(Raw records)
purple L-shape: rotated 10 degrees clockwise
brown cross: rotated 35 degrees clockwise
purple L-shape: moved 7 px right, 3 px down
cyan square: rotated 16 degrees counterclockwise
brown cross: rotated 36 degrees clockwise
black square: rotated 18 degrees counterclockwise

▶ **Exercise description**
Please rewrite the material above with "purple" replaced by "orange" everywhere it occurs, keeping everything else the same.

▶ **Output below**
orange L-shape: rotated 10 degrees clockwise
brown cross: rotated 35 degrees clockwise
orange L-shape: moved 7 px right, 3 px down
cyan square: rotated 16 degrees counterclockwise
brown cross: rotated 36 degrees clockwise
black square: rotated 18 degrees counterclockwise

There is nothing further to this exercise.